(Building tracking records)

BEGIN

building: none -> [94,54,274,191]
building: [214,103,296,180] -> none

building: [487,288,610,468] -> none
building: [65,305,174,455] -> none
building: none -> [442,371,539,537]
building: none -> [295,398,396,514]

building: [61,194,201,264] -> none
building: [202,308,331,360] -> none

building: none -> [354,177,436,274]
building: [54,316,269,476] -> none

END
BEGIN

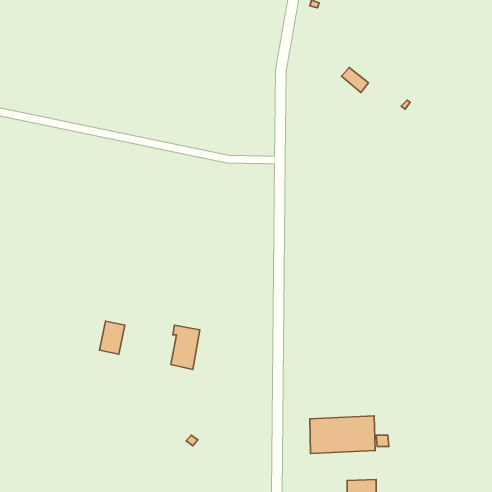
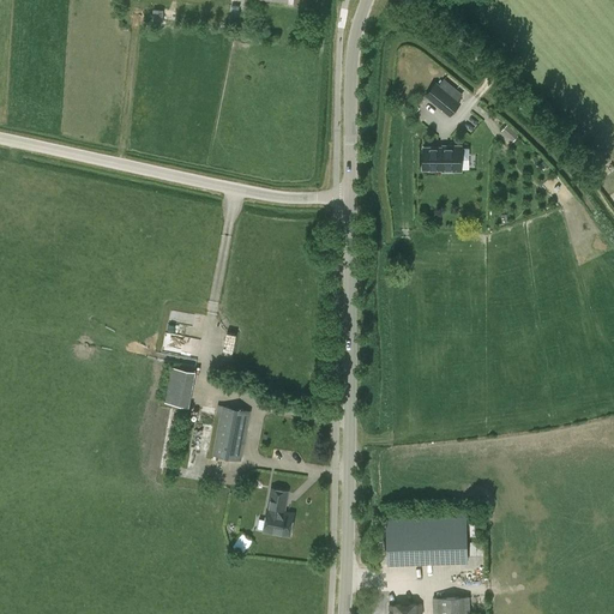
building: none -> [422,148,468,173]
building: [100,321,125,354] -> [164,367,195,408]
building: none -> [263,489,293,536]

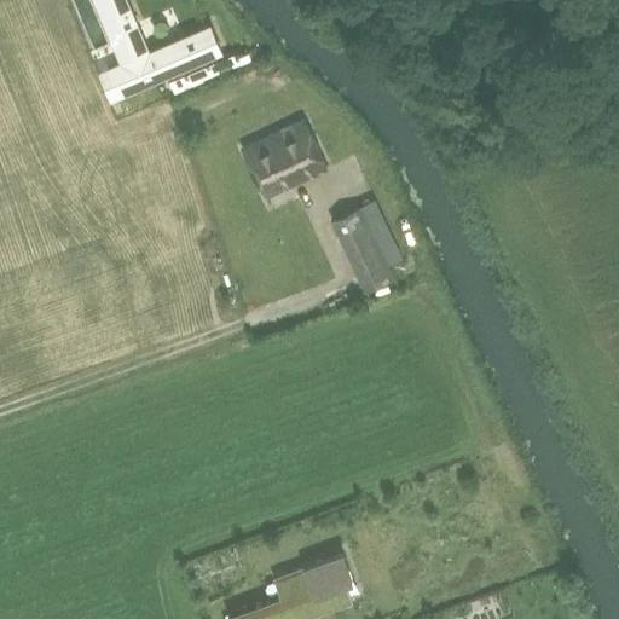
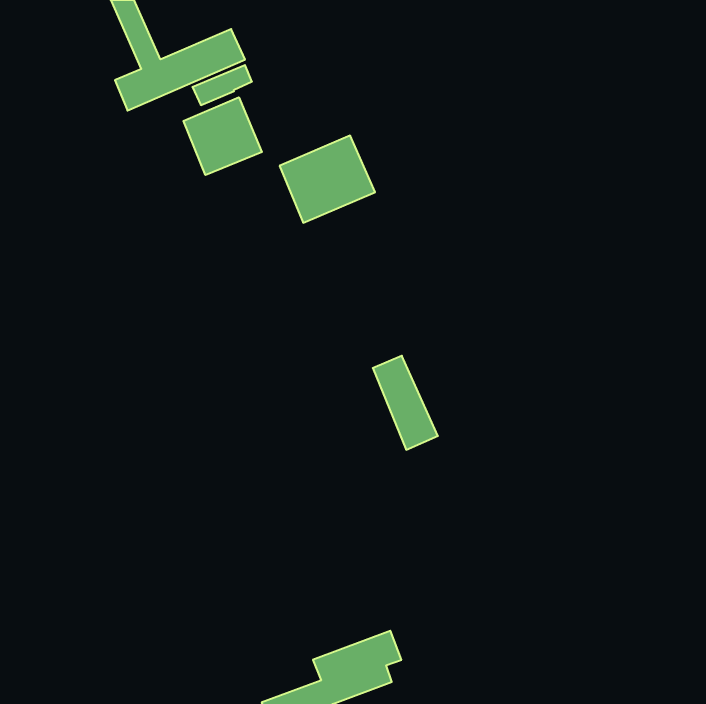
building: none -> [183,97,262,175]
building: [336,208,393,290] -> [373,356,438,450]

END

Work instructions:
For the lines above, output exactly those from the line containing "building: none -> [94,54,274,191]" through the line containing "building: [54,316,269,476] -> none", and skip the others.

Task response:
building: none -> [94,54,274,191]
building: [214,103,296,180] -> none

building: [487,288,610,468] -> none
building: [65,305,174,455] -> none
building: none -> [442,371,539,537]
building: none -> [295,398,396,514]

building: [61,194,201,264] -> none
building: [202,308,331,360] -> none

building: none -> [354,177,436,274]
building: [54,316,269,476] -> none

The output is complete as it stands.